§ **EXTRACTED DATA**:
== Segment start ==

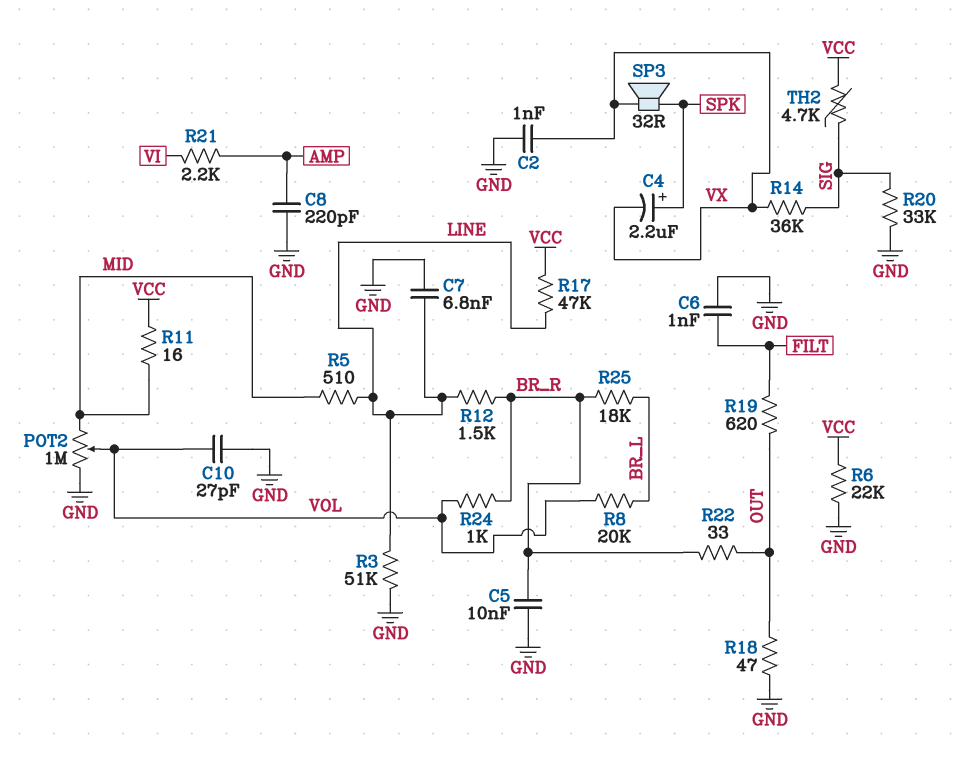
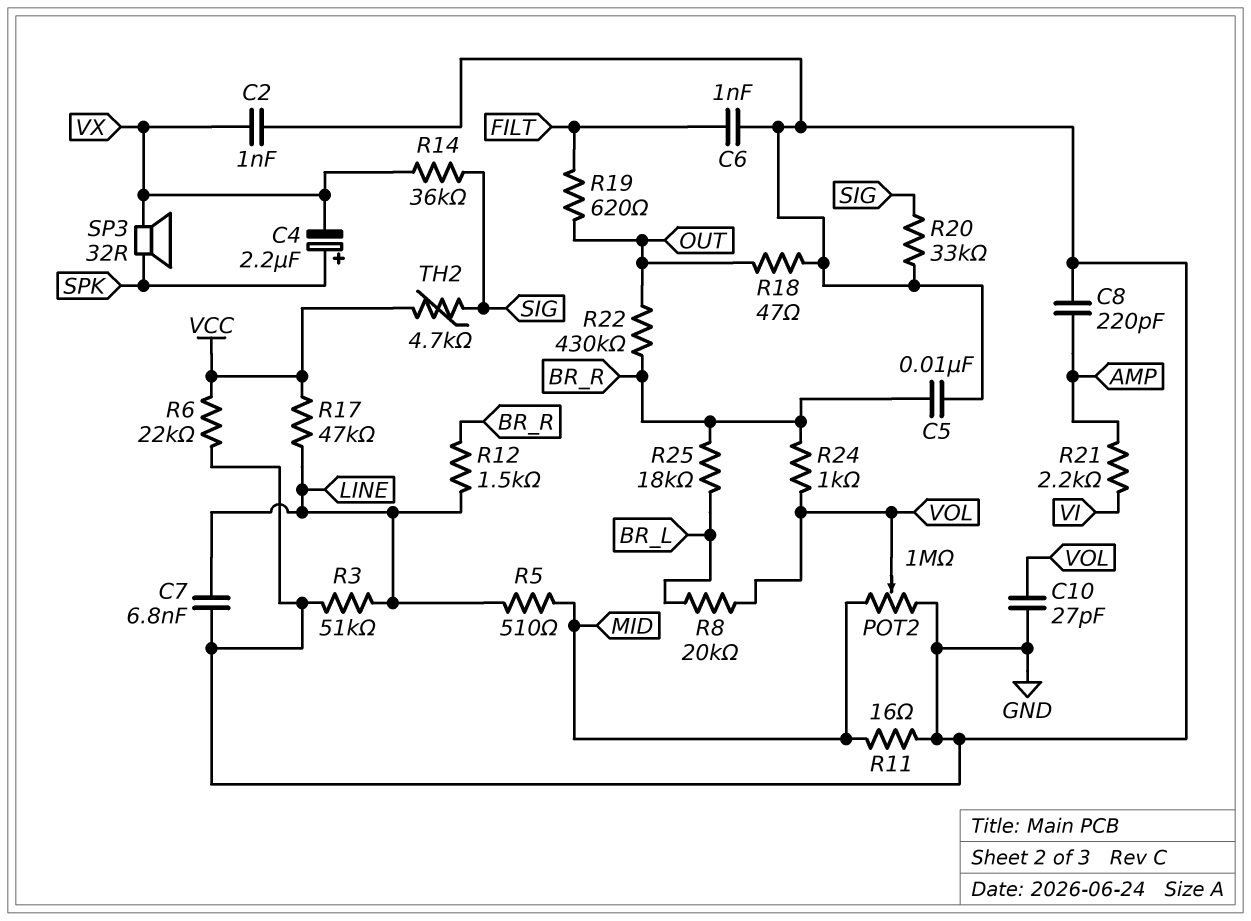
R11: 16 (MID, VCC) -> 16 (GND, MID)
R22: 33 (BR_R, OUT) -> 430k (BR_R, OUT)

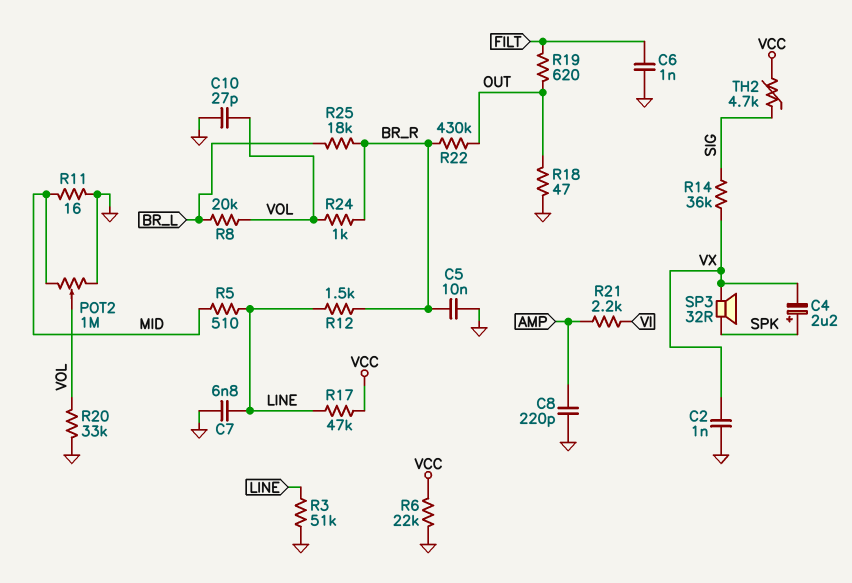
R20: 33k (GND, SIG) -> 33k (GND, VOL)

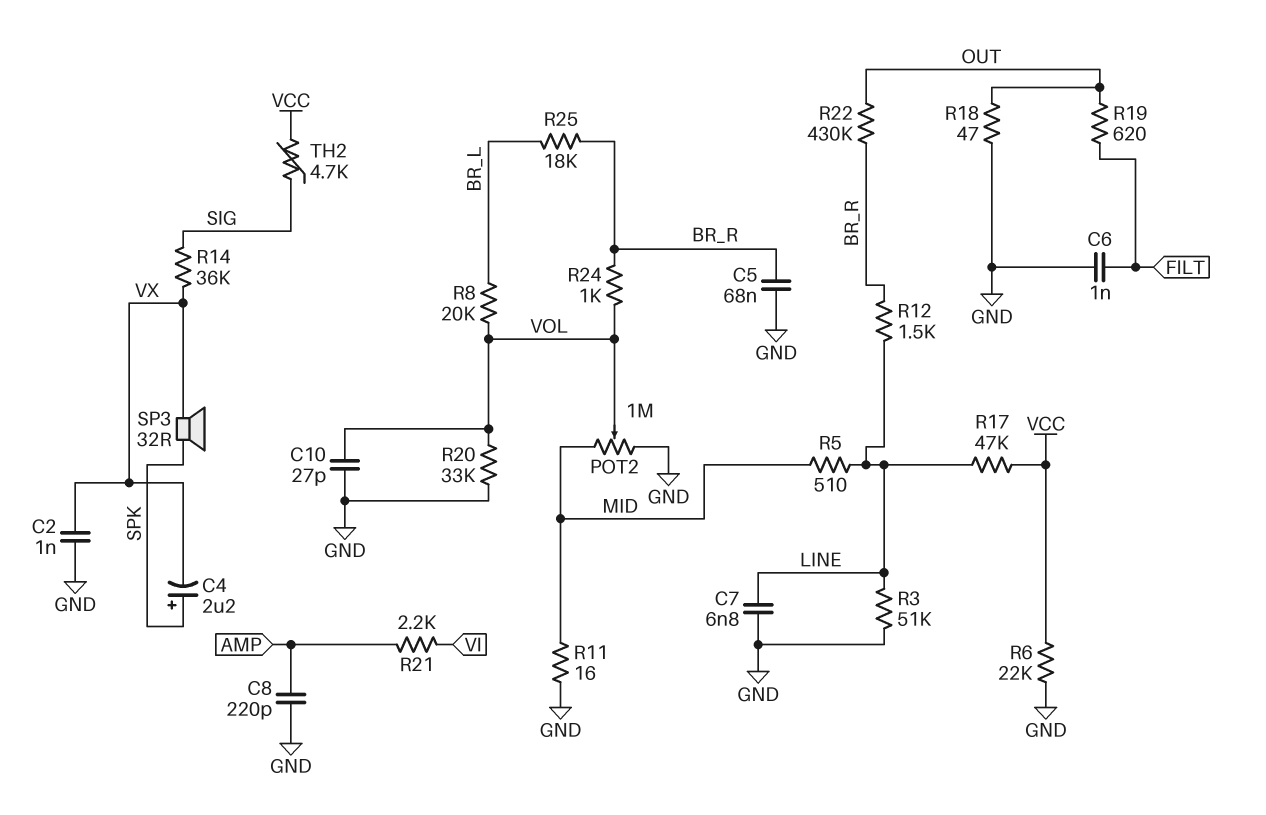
C5: 10nF (BR_R, GND) -> 68nF (BR_R, GND)

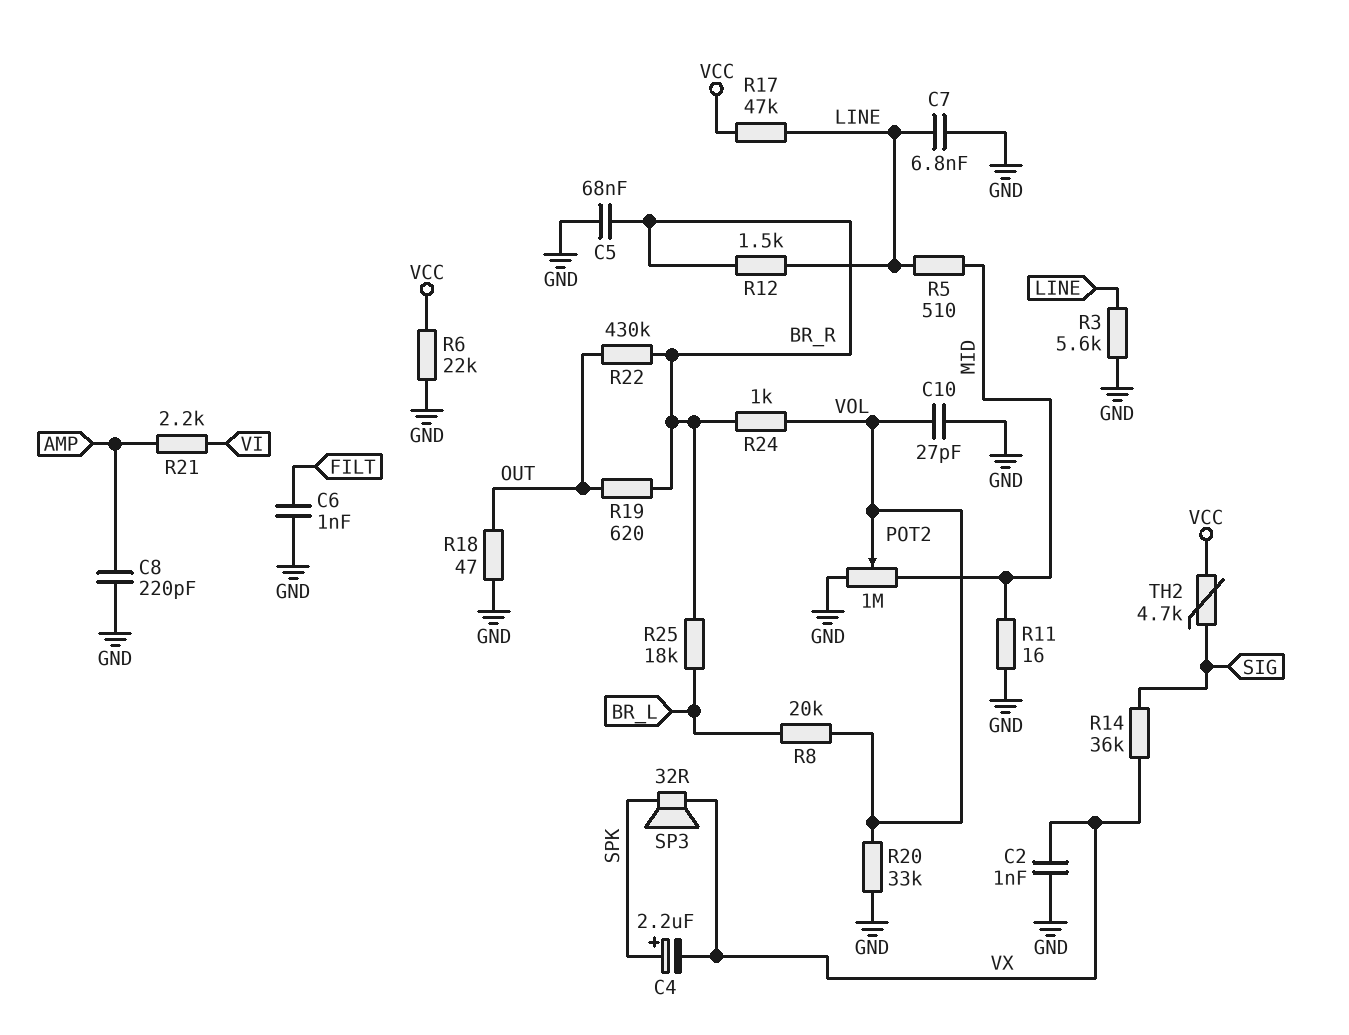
R3: 51k (GND, LINE) -> 5.6k (GND, LINE)
R19: 620 (FILT, OUT) -> 620 (BR_R, OUT)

== Segment end ==

§ **EXERCISE GOAL**: Everything in the material goes into the copy exactly, except the images.

§ **TASK SOLUTION**:
R11: 16 (MID, VCC) -> 16 (GND, MID)
R22: 33 (BR_R, OUT) -> 430k (BR_R, OUT)

R20: 33k (GND, SIG) -> 33k (GND, VOL)

C5: 10nF (BR_R, GND) -> 68nF (BR_R, GND)

R3: 51k (GND, LINE) -> 5.6k (GND, LINE)
R19: 620 (FILT, OUT) -> 620 (BR_R, OUT)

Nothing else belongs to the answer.